▶ Data excerpt
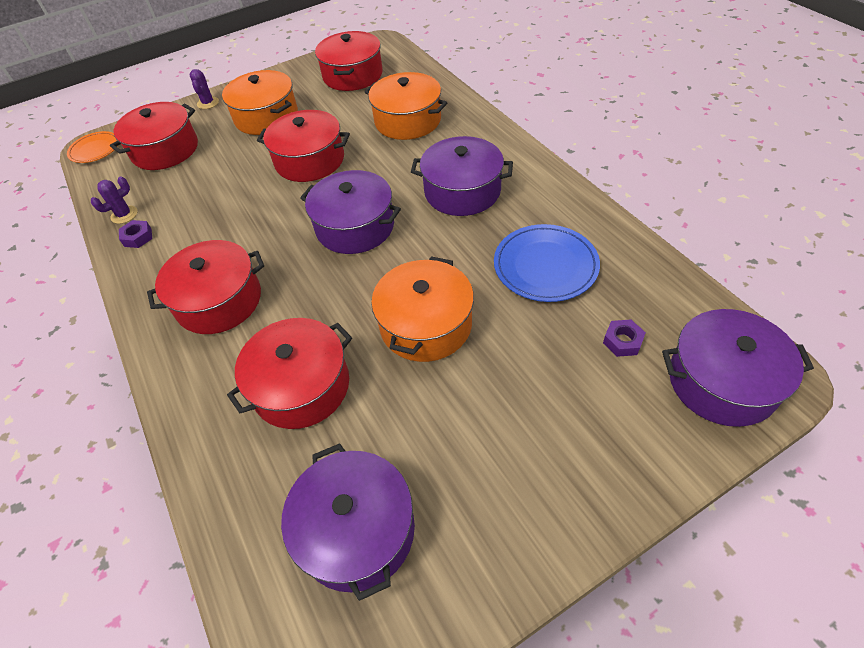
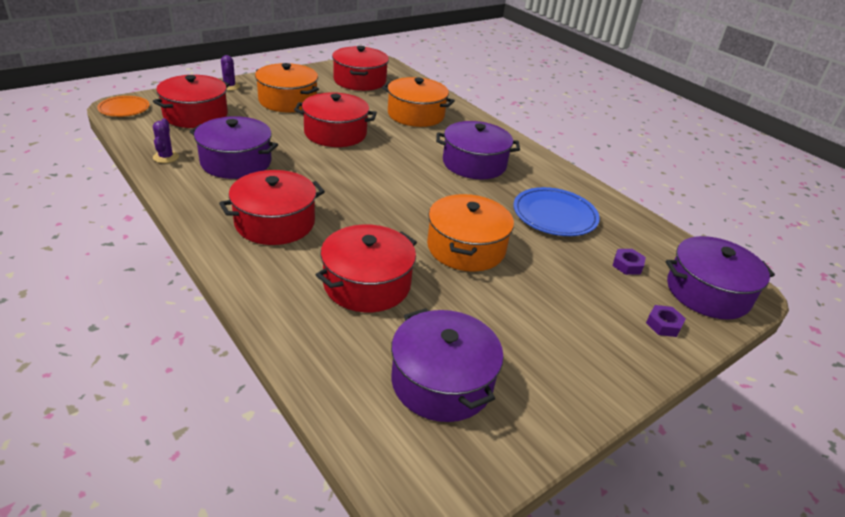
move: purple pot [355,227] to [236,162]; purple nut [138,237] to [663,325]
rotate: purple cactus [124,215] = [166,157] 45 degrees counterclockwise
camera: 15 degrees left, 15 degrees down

▶ The task
Could you output the lines above, exactly as written, from the one containing "rotate: purple cactus" through the last, with both ends included and no others?

▶ Reply to the task
rotate: purple cactus [124,215] = [166,157] 45 degrees counterclockwise
camera: 15 degrees left, 15 degrees down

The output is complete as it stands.